*** Input data ***
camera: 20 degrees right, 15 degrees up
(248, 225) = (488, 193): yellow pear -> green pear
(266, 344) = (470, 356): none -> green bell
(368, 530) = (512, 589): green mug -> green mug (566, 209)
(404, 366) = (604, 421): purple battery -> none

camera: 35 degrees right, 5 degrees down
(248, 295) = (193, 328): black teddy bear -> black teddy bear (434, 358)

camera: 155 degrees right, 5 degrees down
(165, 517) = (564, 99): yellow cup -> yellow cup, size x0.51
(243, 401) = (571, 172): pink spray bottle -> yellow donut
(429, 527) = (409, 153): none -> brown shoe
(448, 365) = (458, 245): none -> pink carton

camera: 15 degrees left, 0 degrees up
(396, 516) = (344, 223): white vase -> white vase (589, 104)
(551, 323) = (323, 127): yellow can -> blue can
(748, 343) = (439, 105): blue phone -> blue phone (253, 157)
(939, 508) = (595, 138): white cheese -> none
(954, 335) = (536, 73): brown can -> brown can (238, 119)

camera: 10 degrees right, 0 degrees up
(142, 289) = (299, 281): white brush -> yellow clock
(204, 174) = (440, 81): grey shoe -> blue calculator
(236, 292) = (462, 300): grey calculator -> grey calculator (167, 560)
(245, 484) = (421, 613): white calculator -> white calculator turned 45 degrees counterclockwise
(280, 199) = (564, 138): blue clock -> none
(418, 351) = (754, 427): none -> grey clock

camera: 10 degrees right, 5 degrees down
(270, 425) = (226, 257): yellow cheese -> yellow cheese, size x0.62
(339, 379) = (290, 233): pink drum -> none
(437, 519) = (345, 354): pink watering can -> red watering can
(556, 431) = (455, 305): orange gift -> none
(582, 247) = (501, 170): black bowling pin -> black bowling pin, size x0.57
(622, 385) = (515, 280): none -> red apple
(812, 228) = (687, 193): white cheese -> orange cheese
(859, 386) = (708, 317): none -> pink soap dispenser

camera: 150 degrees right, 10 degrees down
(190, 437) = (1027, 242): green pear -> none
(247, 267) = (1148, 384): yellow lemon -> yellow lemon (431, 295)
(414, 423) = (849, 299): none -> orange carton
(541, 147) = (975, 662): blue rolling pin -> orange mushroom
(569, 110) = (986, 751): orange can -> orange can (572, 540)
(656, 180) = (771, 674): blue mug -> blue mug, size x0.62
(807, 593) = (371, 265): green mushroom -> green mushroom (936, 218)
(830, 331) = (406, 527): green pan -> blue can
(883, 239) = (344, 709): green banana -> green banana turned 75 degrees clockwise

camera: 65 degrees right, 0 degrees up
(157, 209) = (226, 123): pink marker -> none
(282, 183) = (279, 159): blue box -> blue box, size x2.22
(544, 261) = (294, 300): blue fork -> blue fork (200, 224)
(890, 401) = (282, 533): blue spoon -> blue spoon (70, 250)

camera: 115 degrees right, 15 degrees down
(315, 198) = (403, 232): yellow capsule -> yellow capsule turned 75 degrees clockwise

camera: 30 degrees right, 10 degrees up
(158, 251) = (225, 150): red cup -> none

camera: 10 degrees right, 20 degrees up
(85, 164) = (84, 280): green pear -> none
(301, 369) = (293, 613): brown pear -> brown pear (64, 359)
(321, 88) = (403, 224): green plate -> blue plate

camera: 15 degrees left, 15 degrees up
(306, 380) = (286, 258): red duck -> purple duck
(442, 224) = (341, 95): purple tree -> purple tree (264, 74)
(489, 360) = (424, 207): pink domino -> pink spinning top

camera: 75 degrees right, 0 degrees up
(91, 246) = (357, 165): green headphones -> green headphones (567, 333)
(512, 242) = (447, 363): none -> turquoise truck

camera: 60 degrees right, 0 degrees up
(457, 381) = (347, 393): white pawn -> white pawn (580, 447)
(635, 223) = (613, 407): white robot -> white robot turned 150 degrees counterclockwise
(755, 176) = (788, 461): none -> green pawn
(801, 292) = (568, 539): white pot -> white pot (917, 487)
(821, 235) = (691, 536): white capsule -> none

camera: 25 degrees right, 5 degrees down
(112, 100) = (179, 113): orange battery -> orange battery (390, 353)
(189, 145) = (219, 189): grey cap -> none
*** End of Input data ***
◆ **Problem requirements**
Using the entries above, restate word for word every line from the one that contains "(306, 380) = (286, 258): red" through the last.

◆ **Task response**
(306, 380) = (286, 258): red duck -> purple duck
(442, 224) = (341, 95): purple tree -> purple tree (264, 74)
(489, 360) = (424, 207): pink domino -> pink spinning top

camera: 75 degrees right, 0 degrees up
(91, 246) = (357, 165): green headphones -> green headphones (567, 333)
(512, 242) = (447, 363): none -> turquoise truck

camera: 60 degrees right, 0 degrees up
(457, 381) = (347, 393): white pawn -> white pawn (580, 447)
(635, 223) = (613, 407): white robot -> white robot turned 150 degrees counterclockwise
(755, 176) = (788, 461): none -> green pawn
(801, 292) = (568, 539): white pot -> white pot (917, 487)
(821, 235) = (691, 536): white capsule -> none

camera: 25 degrees right, 5 degrees down
(112, 100) = (179, 113): orange battery -> orange battery (390, 353)
(189, 145) = (219, 189): grey cap -> none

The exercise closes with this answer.